§ Given data
☆ ☆ ☆ ☆ ☆

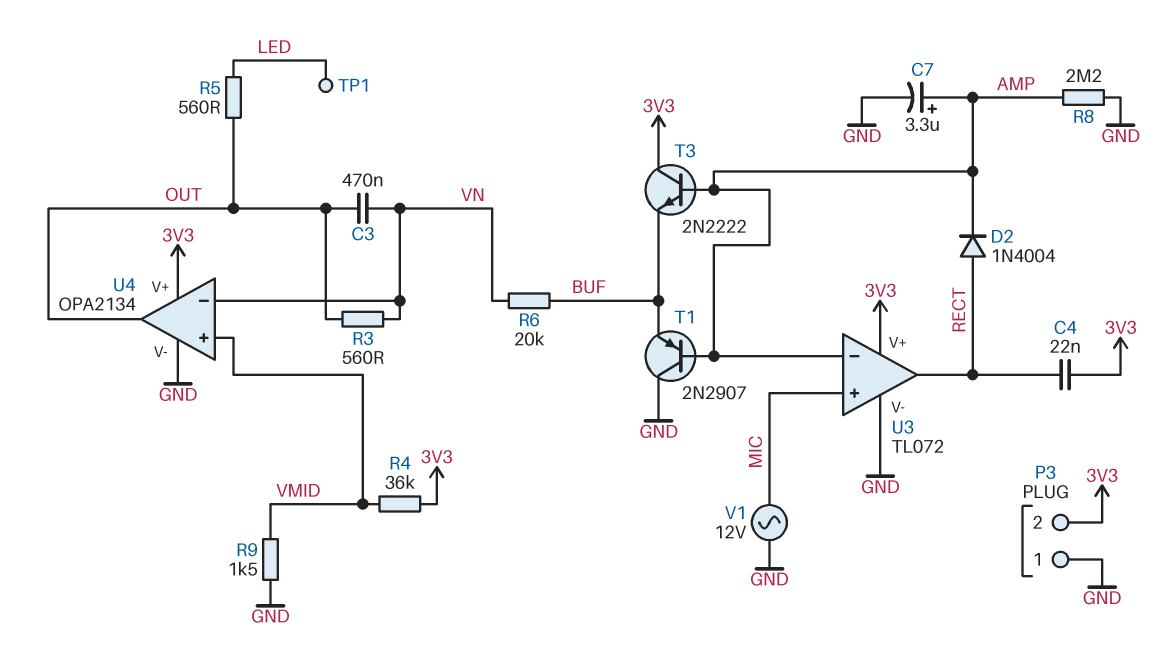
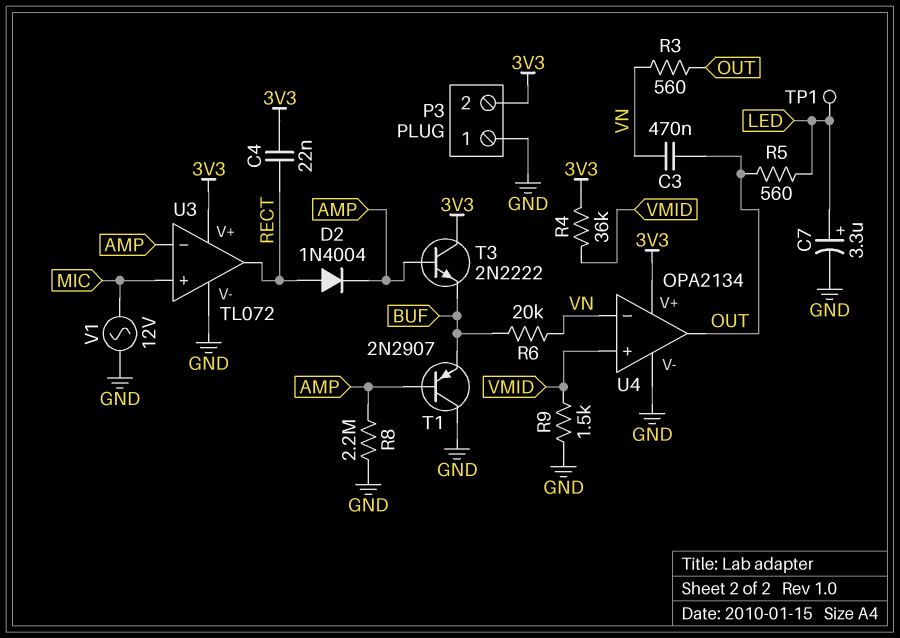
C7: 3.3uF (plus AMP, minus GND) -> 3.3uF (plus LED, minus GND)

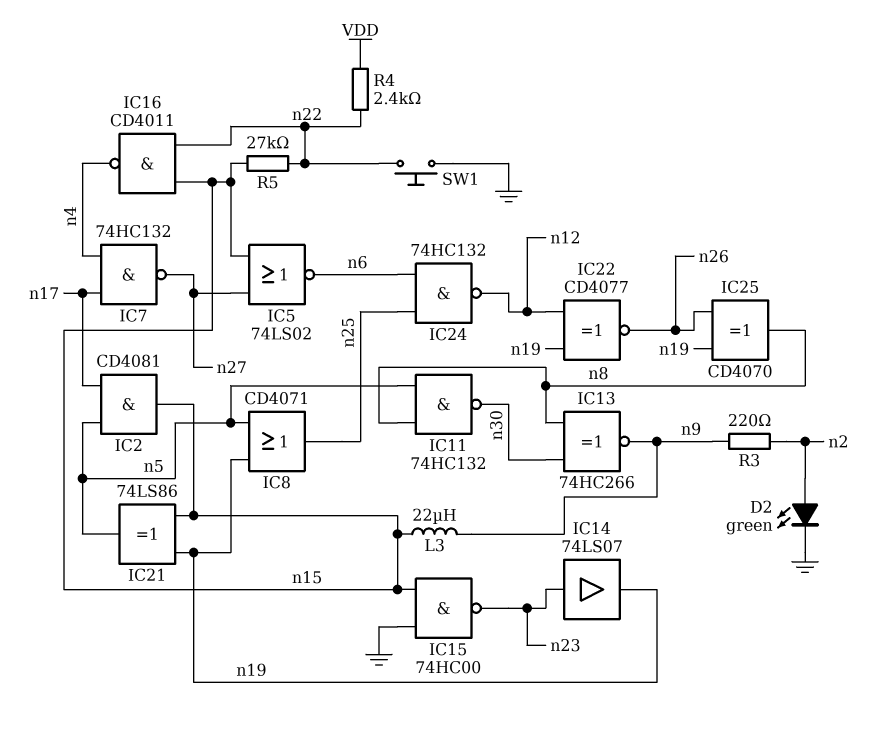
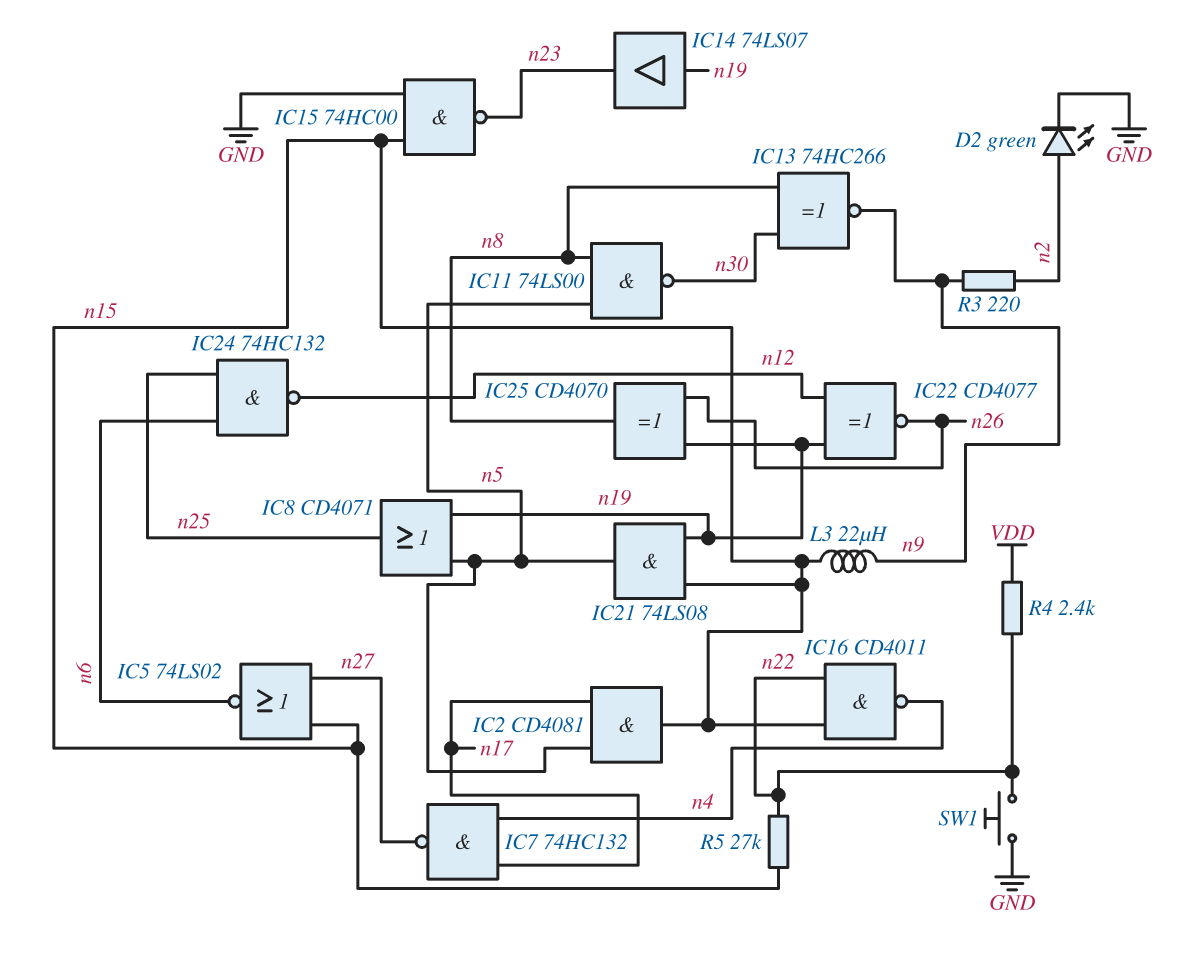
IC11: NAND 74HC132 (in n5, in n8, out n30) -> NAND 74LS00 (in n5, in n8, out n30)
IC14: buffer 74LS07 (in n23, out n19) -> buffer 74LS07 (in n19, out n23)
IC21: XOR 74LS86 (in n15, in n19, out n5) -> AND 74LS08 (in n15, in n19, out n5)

☆ ☆ ☆ ☆ ☆

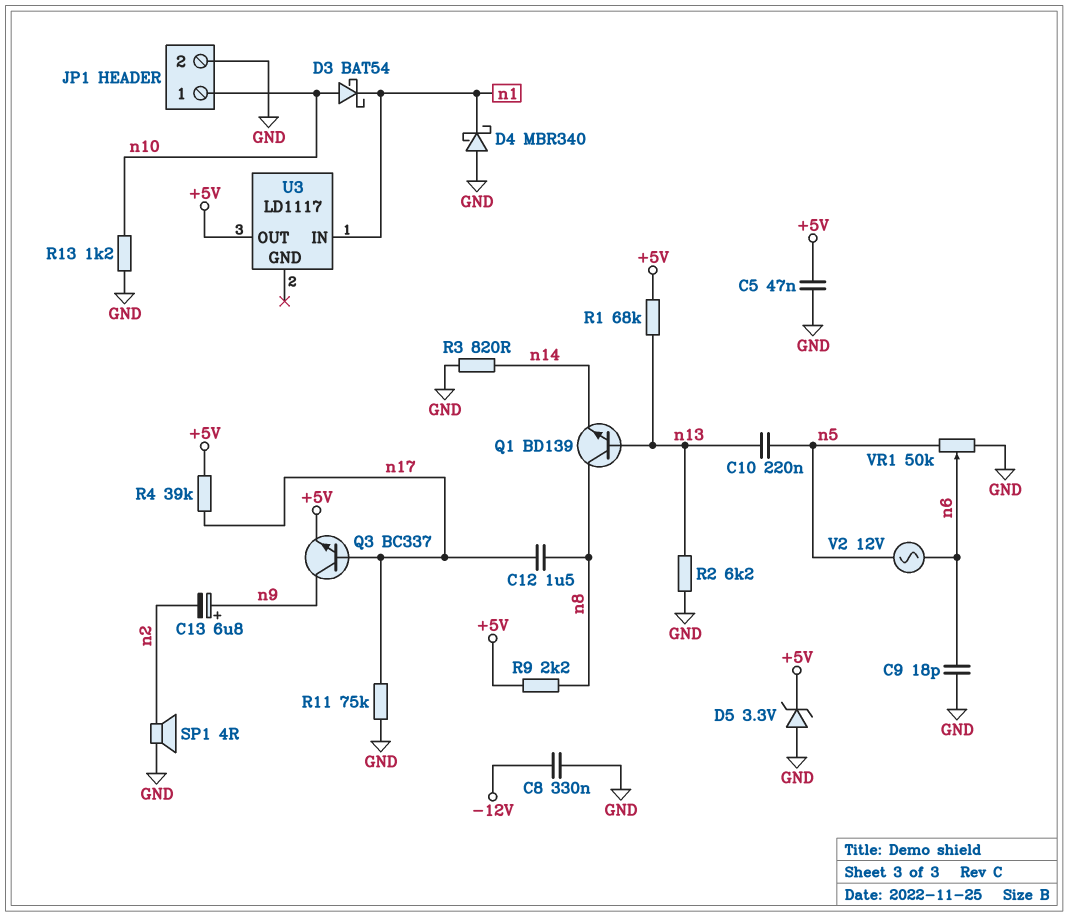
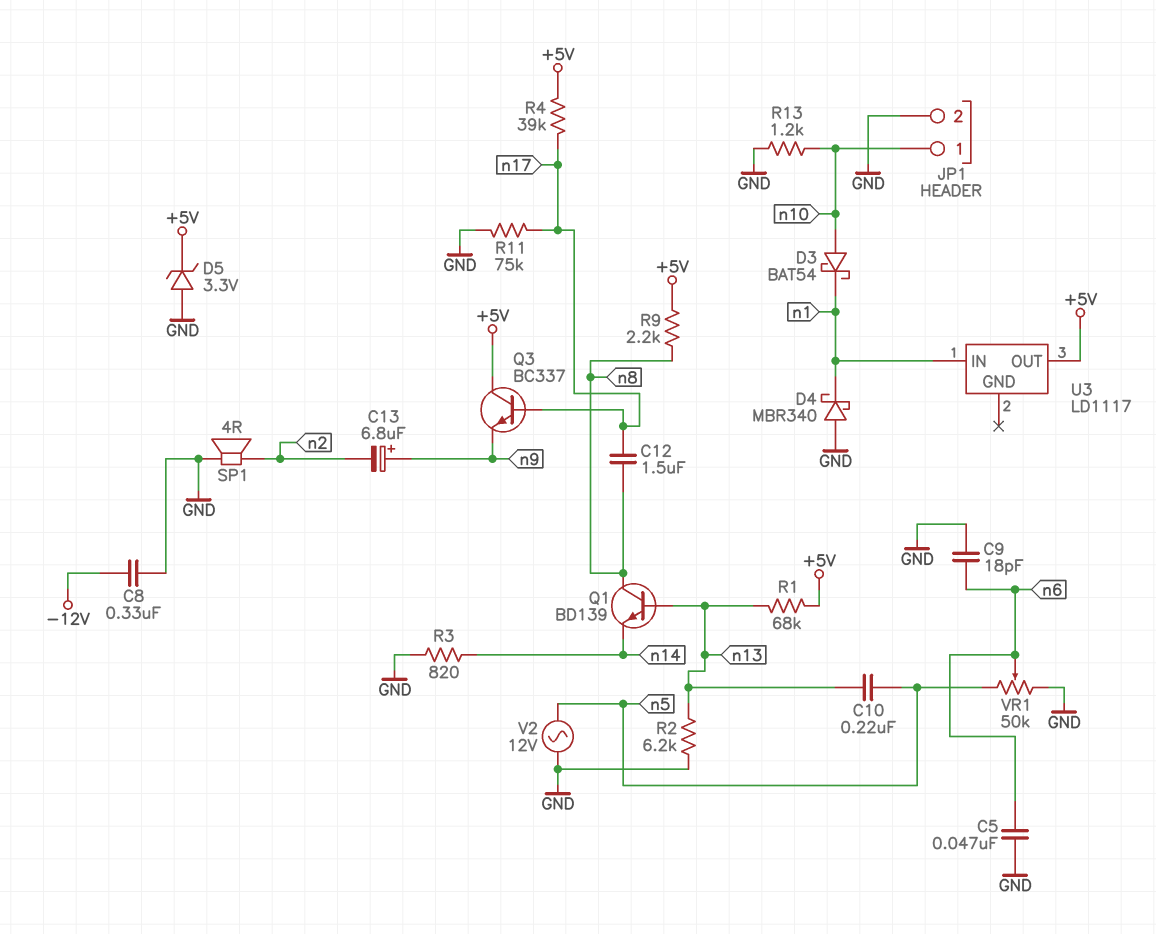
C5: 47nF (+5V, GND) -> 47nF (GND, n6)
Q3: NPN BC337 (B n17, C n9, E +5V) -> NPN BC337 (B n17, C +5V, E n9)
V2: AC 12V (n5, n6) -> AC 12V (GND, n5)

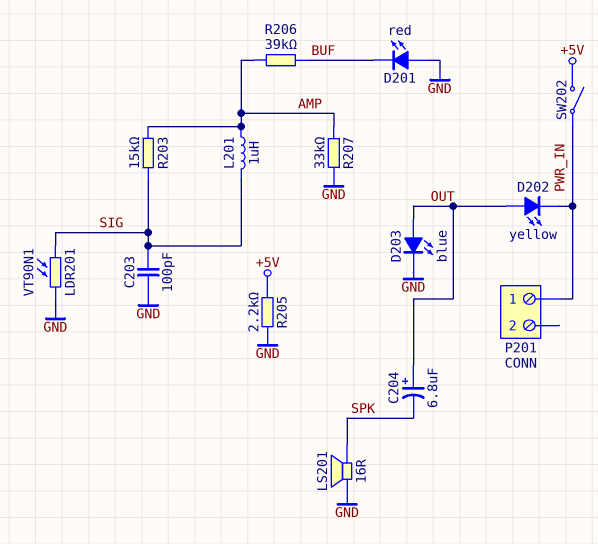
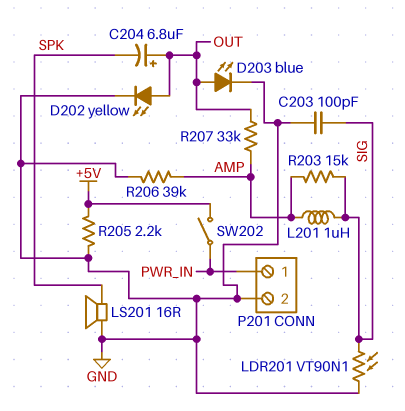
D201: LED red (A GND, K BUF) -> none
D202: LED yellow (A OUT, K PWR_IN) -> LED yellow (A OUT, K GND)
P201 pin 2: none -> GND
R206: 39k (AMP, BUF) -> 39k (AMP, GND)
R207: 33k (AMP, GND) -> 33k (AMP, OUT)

☆ ☆ ☆ ☆ ☆

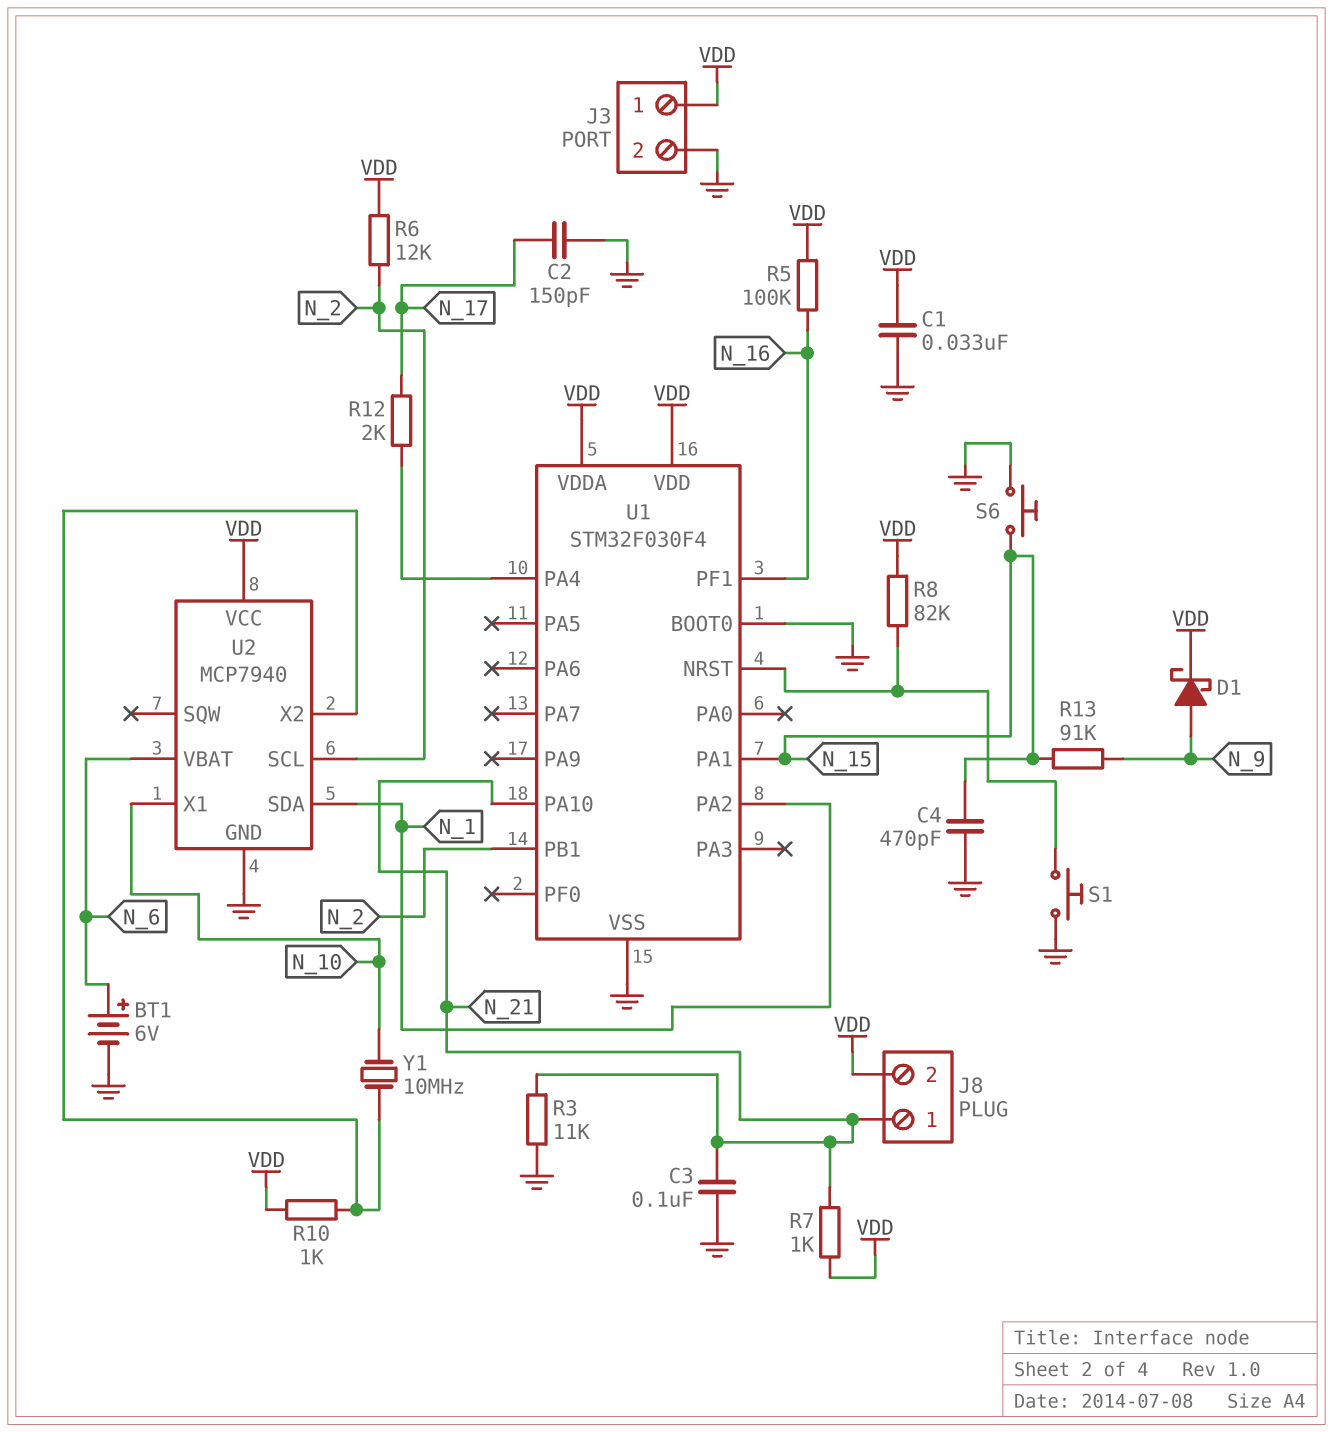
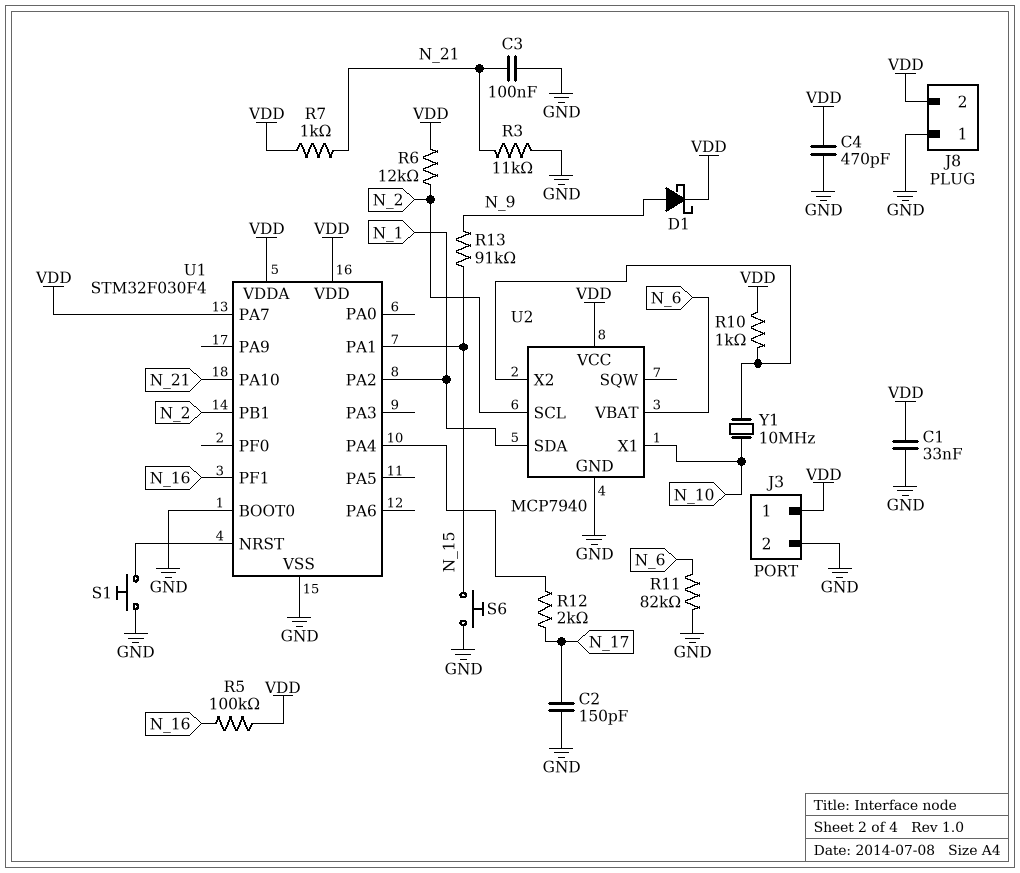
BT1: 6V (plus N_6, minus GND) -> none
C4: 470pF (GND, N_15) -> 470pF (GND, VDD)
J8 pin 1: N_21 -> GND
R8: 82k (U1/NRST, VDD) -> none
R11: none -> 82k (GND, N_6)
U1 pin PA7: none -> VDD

☆ ☆ ☆ ☆ ☆

Give back exactly the lines of the listing above that run from the line with "J8 pin 1: N_21 -> GND" to the line with "U1 pin PA7: none -> VDD", inclusive.

J8 pin 1: N_21 -> GND
R8: 82k (U1/NRST, VDD) -> none
R11: none -> 82k (GND, N_6)
U1 pin PA7: none -> VDD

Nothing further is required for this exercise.